_Activity:_ Could you repeat the whole listing below exactly, omitting any picture it holds?

_Supplied material:_
○ ○ ○
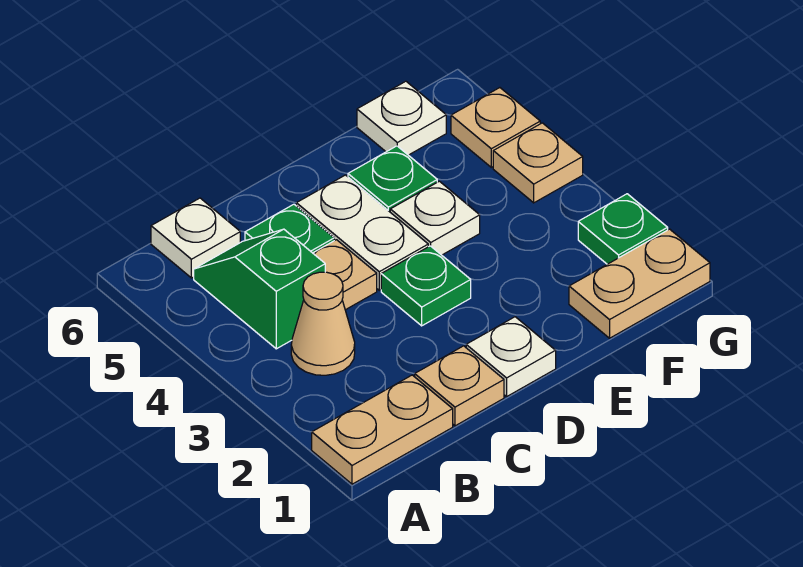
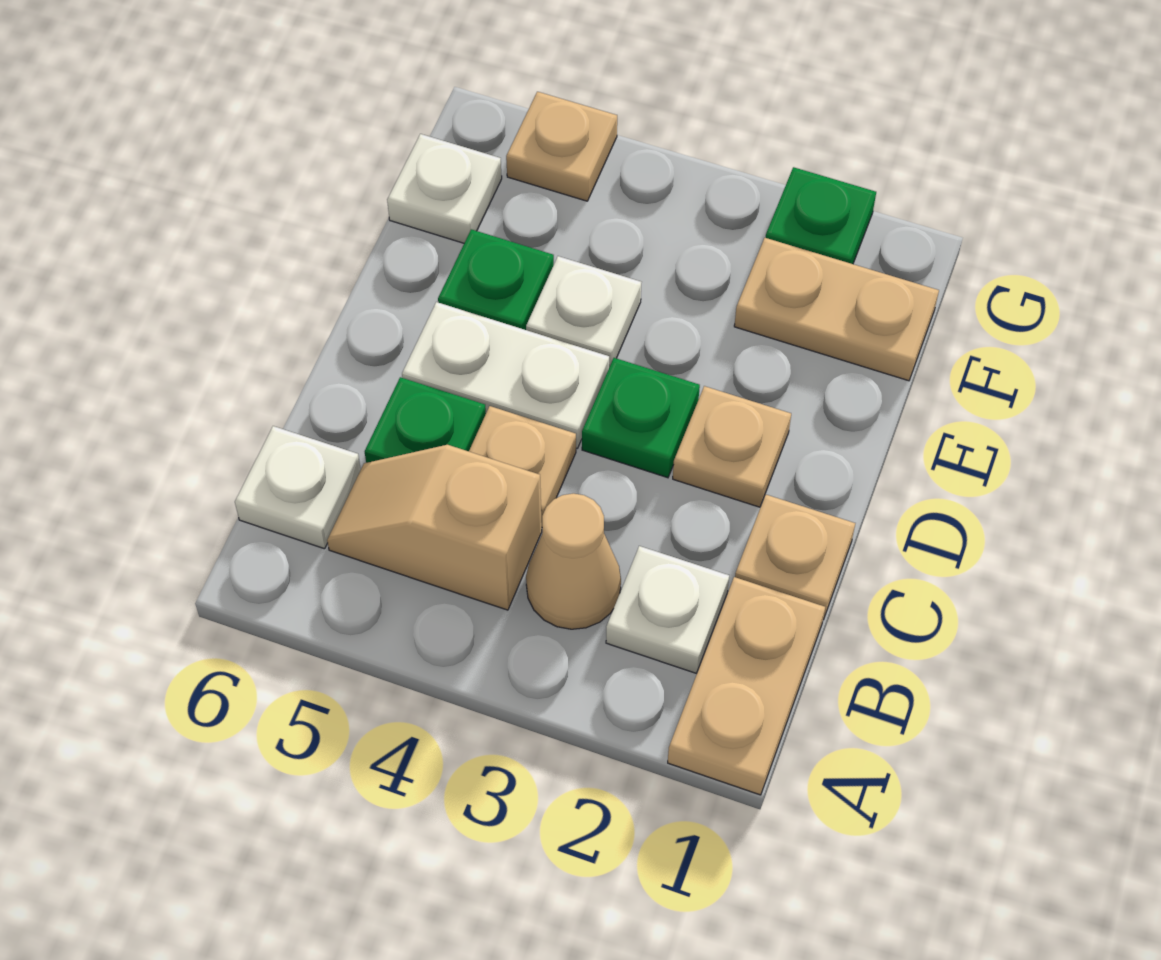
green slope B4:B5 level 1 top 4 -> tan slope B4:B5 level 1 top 4
white plate D1 level 1 -> white plate B2 level 1
tan plate F1:G1 level 1 -> tan plate F1:F2 level 1
tan plate G4 level 1 -> tan plate D2 level 1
○ ○ ○
_Output:_
green slope B4:B5 level 1 top 4 -> tan slope B4:B5 level 1 top 4
white plate D1 level 1 -> white plate B2 level 1
tan plate F1:G1 level 1 -> tan plate F1:F2 level 1
tan plate G4 level 1 -> tan plate D2 level 1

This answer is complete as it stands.